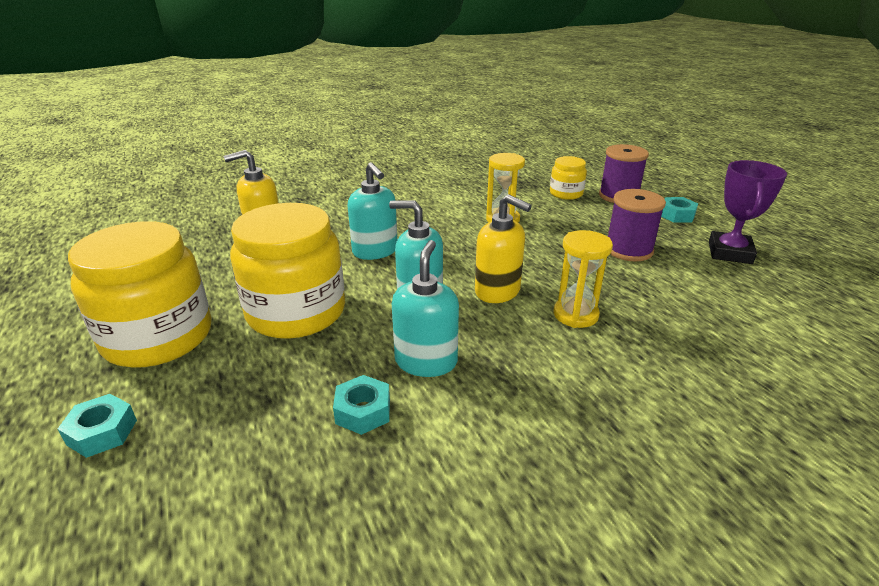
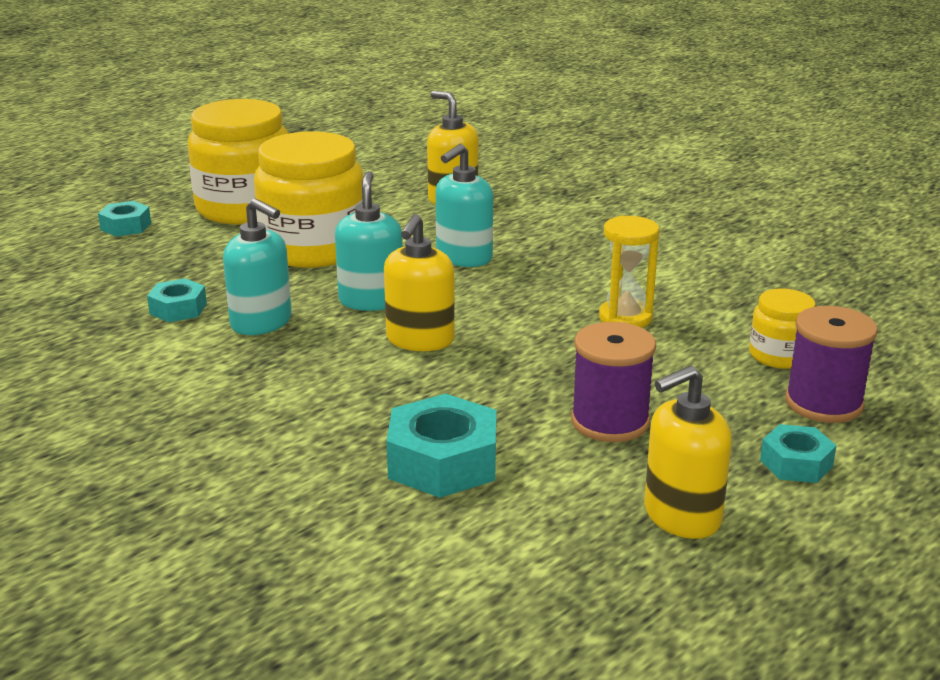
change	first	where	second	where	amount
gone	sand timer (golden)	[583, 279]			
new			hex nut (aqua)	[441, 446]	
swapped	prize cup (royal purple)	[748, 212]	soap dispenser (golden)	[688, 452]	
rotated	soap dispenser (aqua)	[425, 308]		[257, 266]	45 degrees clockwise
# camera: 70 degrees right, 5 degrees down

▶ [WHAT YOU NEED TO DO]:
All lines of the records above that contain the word "degrees" are to be copied out.

▶ [TASK ANSWER]:
rotated	soap dispenser (aqua)	[425, 308]		[257, 266]	45 degrees clockwise
# camera: 70 degrees right, 5 degrees down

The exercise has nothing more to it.